## What is expected
Your answer must be an exact copy of the entries below, with every picture removed.

## Entries supplied

╭──

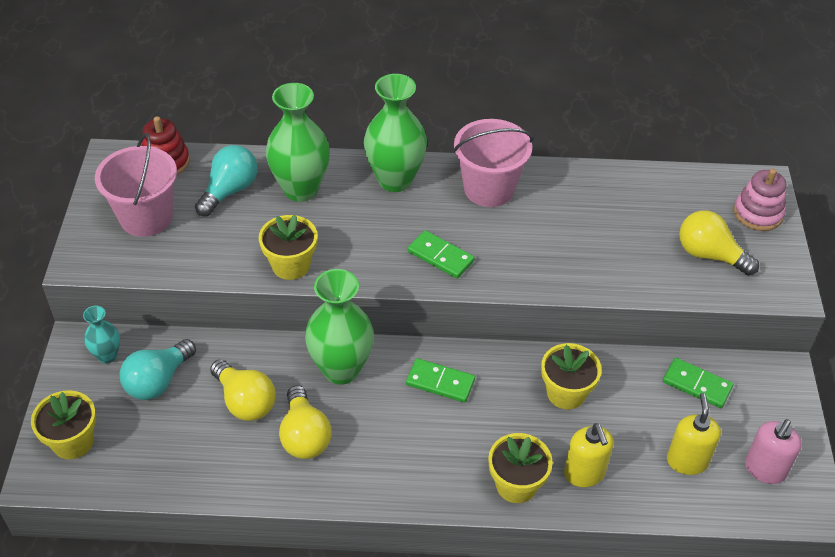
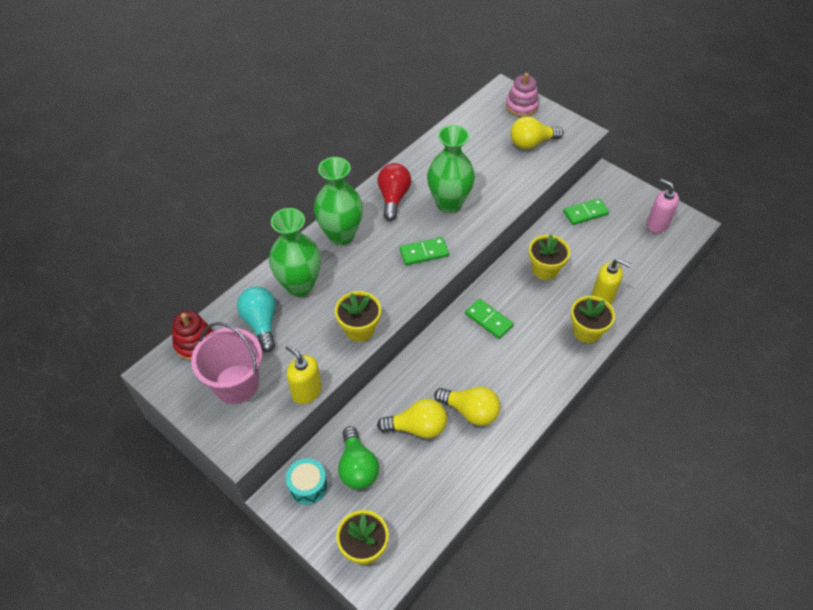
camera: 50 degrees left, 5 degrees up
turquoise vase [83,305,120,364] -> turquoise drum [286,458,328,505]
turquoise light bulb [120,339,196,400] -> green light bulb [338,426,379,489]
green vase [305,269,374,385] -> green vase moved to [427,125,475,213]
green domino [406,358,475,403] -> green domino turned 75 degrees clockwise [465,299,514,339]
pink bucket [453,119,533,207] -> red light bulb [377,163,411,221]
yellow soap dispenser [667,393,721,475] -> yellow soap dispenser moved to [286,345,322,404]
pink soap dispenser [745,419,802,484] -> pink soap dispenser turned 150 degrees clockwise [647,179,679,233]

╰──

## Solution to this exercise
camera: 50 degrees left, 5 degrees up
turquoise vase [83,305,120,364] -> turquoise drum [286,458,328,505]
turquoise light bulb [120,339,196,400] -> green light bulb [338,426,379,489]
green vase [305,269,374,385] -> green vase moved to [427,125,475,213]
green domino [406,358,475,403] -> green domino turned 75 degrees clockwise [465,299,514,339]
pink bucket [453,119,533,207] -> red light bulb [377,163,411,221]
yellow soap dispenser [667,393,721,475] -> yellow soap dispenser moved to [286,345,322,404]
pink soap dispenser [745,419,802,484] -> pink soap dispenser turned 150 degrees clockwise [647,179,679,233]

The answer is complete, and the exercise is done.